**WHAT TO DO**
Please print each entry below exactly as it stands, but without any pictures.

MATERIAL SHOWN section start

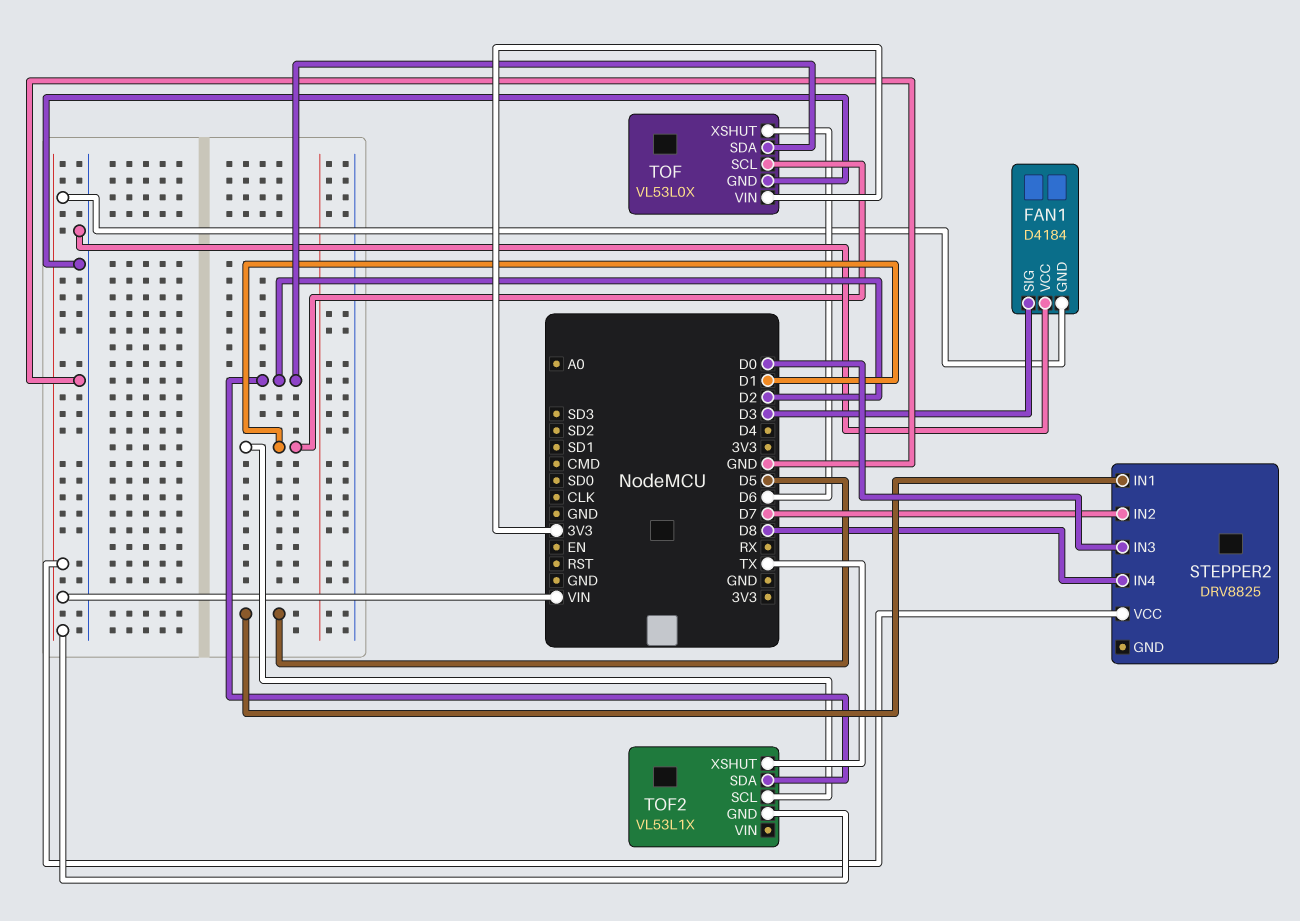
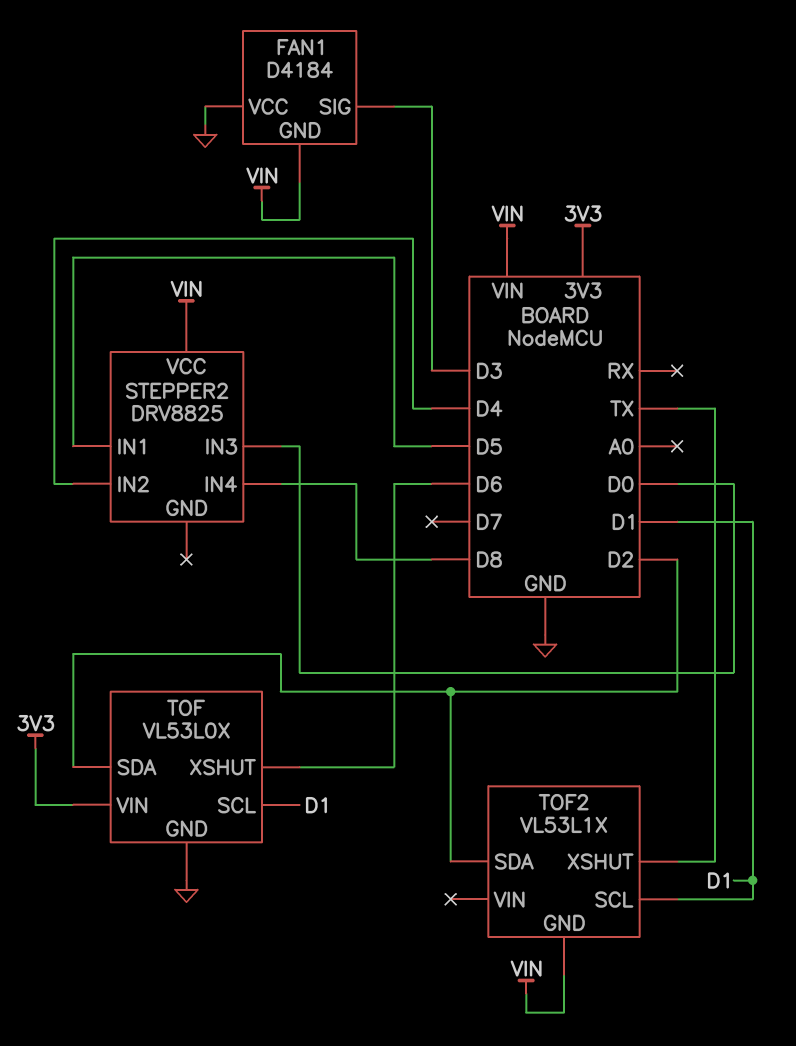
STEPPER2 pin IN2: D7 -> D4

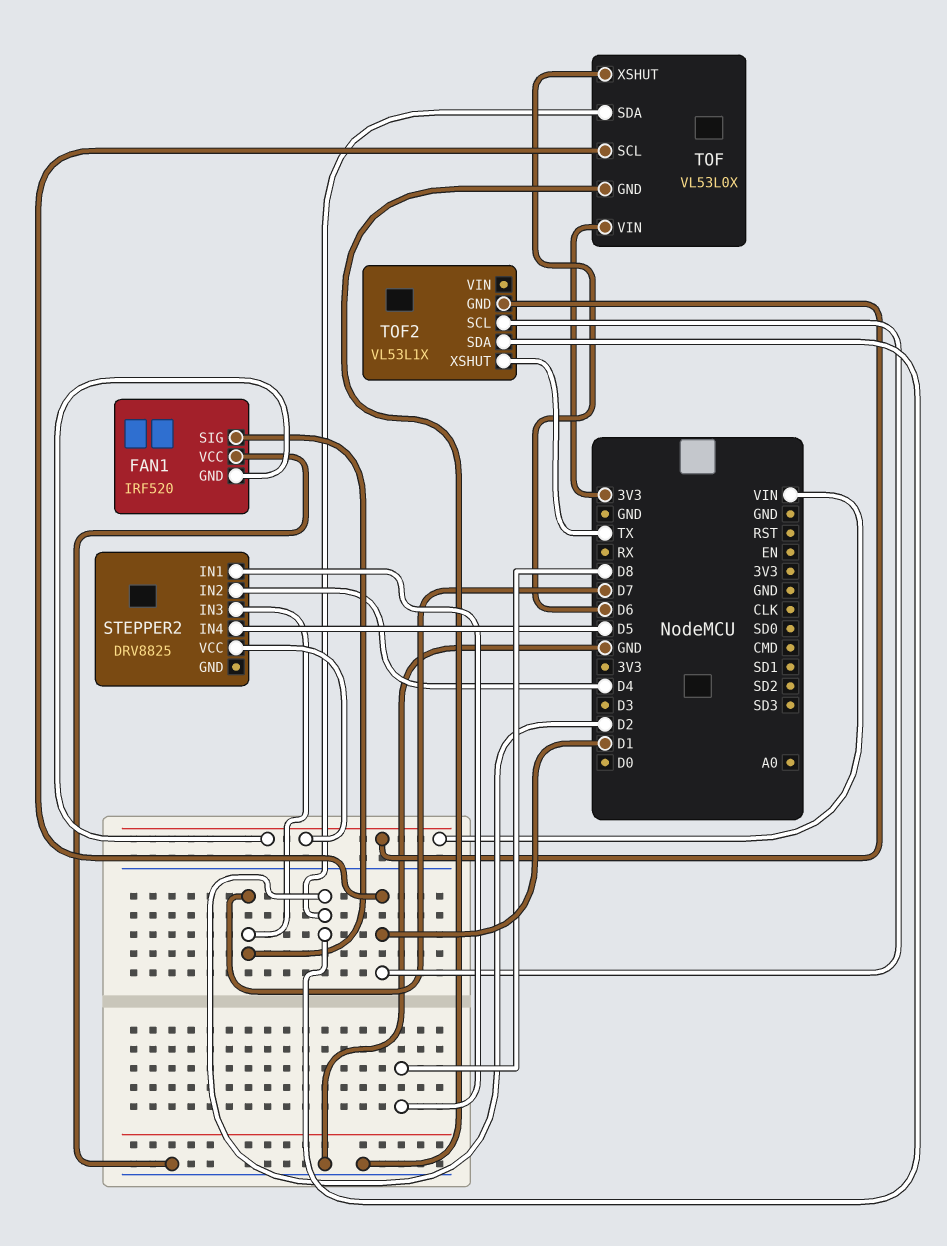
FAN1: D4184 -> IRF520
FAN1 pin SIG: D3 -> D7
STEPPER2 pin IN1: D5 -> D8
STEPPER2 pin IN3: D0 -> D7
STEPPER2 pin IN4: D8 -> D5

MATERIAL SHOWN section end

**SOLUTION BELOW**
STEPPER2 pin IN2: D7 -> D4

FAN1: D4184 -> IRF520
FAN1 pin SIG: D3 -> D7
STEPPER2 pin IN1: D5 -> D8
STEPPER2 pin IN3: D0 -> D7
STEPPER2 pin IN4: D8 -> D5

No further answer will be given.